**AIM OF THE EXERCISE**
Exactly as given, write out the lines from the one containing "Image attached. H&E-stained" through the end of the listing, with both ends included and nothing else.

**Data records**
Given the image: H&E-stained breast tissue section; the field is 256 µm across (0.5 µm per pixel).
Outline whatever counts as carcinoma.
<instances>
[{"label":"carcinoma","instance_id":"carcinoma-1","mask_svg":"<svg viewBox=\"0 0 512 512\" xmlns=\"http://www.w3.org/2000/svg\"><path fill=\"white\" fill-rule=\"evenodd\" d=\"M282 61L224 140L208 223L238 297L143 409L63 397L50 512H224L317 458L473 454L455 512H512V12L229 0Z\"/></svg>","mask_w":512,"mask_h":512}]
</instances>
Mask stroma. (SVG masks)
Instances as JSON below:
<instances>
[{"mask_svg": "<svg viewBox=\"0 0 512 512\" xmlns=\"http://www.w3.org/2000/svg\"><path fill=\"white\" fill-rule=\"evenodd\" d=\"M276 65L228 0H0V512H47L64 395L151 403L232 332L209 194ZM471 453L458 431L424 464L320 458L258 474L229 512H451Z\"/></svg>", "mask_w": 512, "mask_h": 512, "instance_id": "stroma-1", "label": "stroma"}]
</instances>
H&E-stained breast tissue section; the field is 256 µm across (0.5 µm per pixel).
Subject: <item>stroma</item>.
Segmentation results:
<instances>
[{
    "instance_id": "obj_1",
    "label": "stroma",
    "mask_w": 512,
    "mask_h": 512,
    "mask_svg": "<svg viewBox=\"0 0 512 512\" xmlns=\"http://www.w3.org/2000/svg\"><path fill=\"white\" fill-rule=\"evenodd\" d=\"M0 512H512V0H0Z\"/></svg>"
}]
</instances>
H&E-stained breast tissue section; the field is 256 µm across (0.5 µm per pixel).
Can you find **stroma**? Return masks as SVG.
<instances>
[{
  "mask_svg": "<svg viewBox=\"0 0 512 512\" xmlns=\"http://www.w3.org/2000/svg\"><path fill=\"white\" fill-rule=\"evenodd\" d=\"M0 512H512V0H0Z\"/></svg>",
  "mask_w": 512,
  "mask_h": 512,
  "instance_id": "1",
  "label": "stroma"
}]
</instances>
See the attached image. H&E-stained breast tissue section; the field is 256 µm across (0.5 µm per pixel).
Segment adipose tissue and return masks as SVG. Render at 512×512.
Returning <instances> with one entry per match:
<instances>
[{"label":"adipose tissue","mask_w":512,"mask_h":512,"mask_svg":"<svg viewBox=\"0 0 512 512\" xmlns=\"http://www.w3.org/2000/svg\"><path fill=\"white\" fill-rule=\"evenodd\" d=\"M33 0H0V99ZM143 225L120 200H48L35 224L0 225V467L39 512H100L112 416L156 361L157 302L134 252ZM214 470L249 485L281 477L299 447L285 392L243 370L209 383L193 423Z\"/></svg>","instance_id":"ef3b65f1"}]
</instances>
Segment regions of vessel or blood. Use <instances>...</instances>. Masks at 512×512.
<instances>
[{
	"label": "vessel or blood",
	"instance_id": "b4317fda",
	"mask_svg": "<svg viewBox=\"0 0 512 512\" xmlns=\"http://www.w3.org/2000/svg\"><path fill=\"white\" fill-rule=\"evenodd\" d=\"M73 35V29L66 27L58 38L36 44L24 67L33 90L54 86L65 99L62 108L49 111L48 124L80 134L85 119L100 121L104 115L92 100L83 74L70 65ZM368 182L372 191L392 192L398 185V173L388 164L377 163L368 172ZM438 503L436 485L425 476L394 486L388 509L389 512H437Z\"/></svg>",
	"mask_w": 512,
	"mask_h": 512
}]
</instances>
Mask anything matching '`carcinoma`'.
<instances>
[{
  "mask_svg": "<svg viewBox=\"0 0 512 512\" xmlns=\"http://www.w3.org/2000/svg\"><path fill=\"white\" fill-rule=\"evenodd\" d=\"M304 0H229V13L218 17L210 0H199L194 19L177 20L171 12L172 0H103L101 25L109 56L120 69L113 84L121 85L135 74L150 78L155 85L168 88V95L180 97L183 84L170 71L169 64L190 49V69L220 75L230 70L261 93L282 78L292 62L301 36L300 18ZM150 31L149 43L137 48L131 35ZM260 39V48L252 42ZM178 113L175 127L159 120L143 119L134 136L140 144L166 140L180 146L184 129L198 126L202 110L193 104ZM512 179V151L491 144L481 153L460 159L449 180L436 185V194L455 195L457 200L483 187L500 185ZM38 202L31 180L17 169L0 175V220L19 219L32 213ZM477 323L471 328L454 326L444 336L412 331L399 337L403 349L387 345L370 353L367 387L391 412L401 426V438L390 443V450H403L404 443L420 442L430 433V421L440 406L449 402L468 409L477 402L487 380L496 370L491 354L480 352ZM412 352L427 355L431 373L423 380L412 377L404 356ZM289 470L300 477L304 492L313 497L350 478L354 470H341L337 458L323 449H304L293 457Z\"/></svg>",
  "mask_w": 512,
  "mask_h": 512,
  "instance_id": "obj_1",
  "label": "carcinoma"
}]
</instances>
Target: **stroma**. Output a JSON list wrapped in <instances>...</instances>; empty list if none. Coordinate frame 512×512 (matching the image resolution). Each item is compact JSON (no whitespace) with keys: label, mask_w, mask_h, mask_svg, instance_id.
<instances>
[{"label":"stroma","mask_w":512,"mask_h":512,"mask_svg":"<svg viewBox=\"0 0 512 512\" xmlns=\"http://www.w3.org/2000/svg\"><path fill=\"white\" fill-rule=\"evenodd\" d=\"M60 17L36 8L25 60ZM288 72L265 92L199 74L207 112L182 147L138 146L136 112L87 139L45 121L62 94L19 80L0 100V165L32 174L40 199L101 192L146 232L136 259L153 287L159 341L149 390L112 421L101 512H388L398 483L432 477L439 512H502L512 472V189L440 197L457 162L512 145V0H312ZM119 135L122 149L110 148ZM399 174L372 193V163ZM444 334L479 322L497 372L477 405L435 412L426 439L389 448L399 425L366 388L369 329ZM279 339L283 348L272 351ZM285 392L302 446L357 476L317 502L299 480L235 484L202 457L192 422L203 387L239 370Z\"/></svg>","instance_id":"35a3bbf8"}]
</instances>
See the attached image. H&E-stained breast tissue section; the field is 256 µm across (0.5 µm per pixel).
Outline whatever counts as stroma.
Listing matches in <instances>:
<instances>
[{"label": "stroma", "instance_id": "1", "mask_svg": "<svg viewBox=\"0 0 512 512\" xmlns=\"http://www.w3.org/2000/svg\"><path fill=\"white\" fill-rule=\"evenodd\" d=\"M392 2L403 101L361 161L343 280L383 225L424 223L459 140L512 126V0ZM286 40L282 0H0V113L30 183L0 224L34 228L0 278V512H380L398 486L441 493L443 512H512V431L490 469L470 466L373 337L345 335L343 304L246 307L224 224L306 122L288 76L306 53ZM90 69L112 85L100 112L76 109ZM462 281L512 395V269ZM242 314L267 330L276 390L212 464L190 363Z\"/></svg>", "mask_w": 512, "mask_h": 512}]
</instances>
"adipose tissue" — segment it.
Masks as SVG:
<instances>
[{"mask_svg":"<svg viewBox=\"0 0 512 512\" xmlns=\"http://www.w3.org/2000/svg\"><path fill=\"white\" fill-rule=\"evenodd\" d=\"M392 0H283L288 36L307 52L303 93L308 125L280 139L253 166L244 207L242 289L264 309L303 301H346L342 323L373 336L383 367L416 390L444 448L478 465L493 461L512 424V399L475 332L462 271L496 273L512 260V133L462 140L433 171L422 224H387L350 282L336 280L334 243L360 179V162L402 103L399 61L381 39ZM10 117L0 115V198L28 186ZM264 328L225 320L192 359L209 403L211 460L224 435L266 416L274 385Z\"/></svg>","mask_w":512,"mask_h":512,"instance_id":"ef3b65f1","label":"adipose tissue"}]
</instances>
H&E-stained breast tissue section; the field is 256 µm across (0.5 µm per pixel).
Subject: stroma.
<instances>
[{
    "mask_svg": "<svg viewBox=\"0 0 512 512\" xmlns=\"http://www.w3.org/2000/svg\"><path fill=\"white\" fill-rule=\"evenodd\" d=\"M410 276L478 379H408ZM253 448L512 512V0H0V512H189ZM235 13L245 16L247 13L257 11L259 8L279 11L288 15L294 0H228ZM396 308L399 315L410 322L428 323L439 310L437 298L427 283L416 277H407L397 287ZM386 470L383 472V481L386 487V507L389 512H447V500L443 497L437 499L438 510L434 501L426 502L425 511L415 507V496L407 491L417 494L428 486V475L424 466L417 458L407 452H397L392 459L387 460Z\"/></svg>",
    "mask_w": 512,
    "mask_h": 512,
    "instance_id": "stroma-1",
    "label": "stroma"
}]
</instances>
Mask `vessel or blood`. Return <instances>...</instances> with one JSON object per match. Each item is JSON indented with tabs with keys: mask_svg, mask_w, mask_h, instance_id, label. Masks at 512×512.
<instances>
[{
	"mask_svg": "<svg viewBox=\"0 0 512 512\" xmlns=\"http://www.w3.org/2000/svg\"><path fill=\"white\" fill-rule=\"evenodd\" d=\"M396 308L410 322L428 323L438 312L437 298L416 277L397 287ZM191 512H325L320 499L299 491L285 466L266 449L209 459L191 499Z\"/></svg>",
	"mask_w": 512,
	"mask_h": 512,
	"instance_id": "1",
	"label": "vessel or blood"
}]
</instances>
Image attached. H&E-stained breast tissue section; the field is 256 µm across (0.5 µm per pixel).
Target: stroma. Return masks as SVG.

**RIGHT ANSWER**
Image attached. H&E-stained breast tissue section; the field is 256 µm across (0.5 µm per pixel).
Target: stroma. Return masks as SVG.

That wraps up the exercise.